Assignment: Give back every record verbatim, but not the pictures.

Task material:

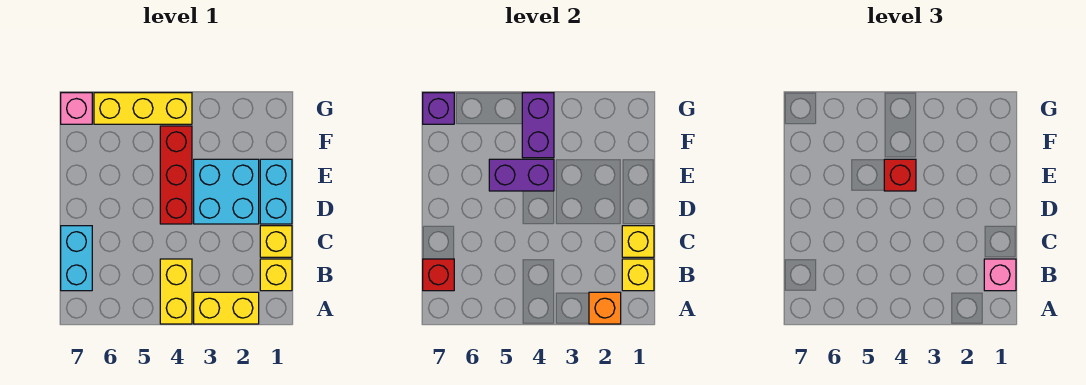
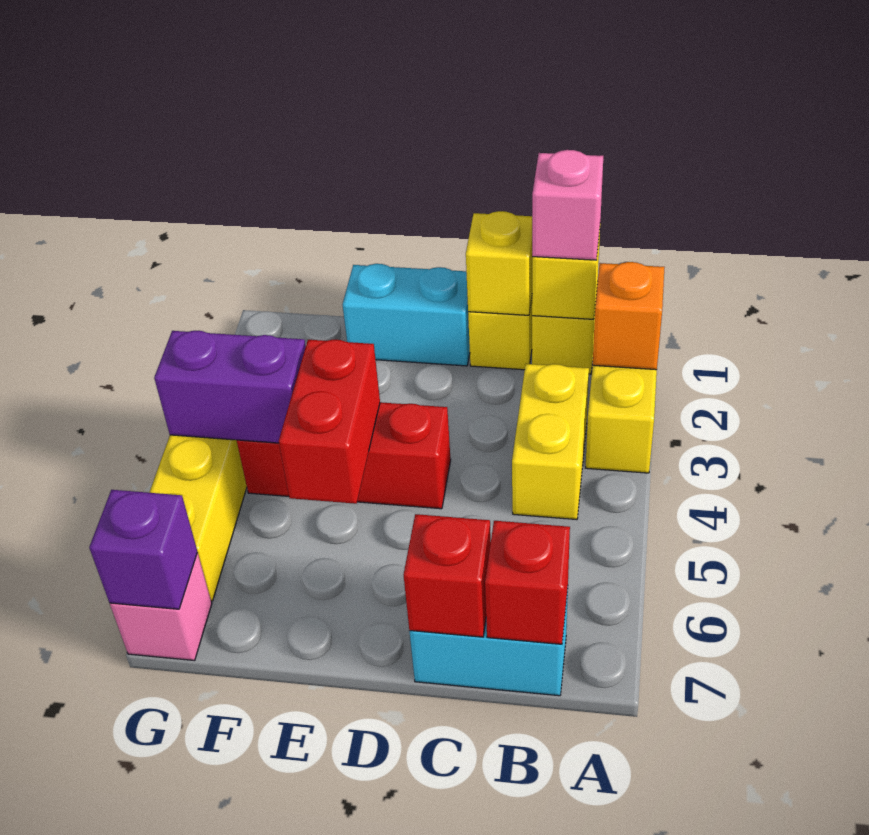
yellow brick A4:B4 level 1 -> yellow brick B3:B4 level 1
cyan brick D2:E3 level 1 -> none
purple brick E4:E5 level 2 -> red brick E4:E5 level 2
red brick E4 level 3 -> red brick C7 level 2

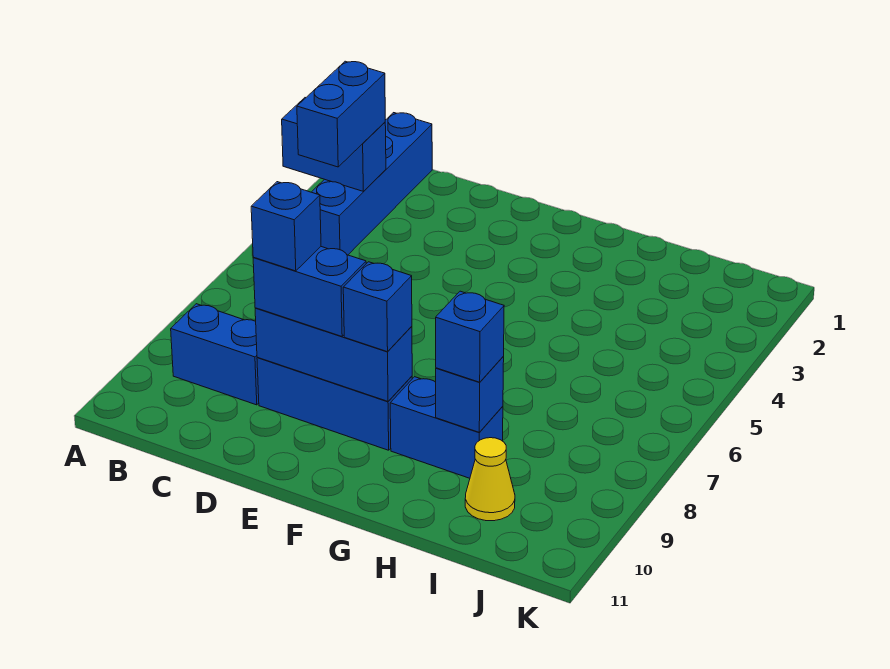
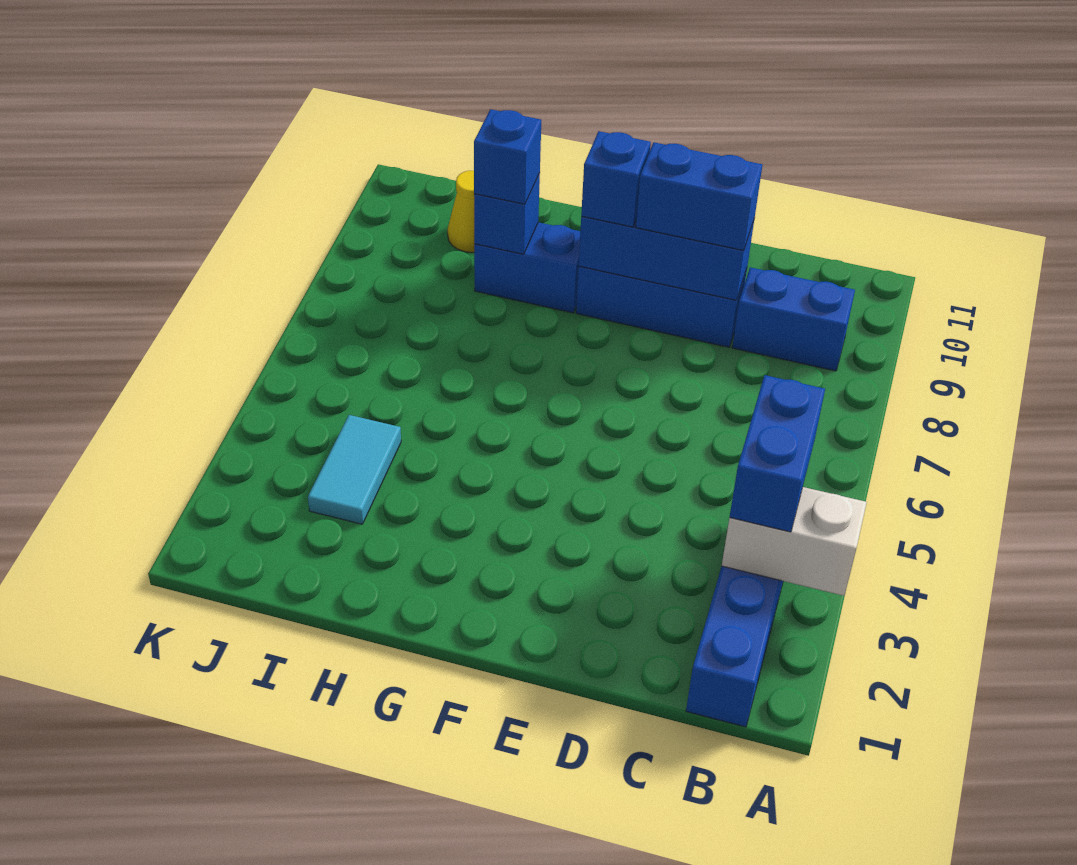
blue brick A3:B3 level 2 -> white brick A3:B3 level 2
blue brick D9 level 4 -> none
none -> cyan tile I3:I4 level 1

Answer for this exercise:
yellow brick A4:B4 level 1 -> yellow brick B3:B4 level 1
cyan brick D2:E3 level 1 -> none
purple brick E4:E5 level 2 -> red brick E4:E5 level 2
red brick E4 level 3 -> red brick C7 level 2

blue brick A3:B3 level 2 -> white brick A3:B3 level 2
blue brick D9 level 4 -> none
none -> cyan tile I3:I4 level 1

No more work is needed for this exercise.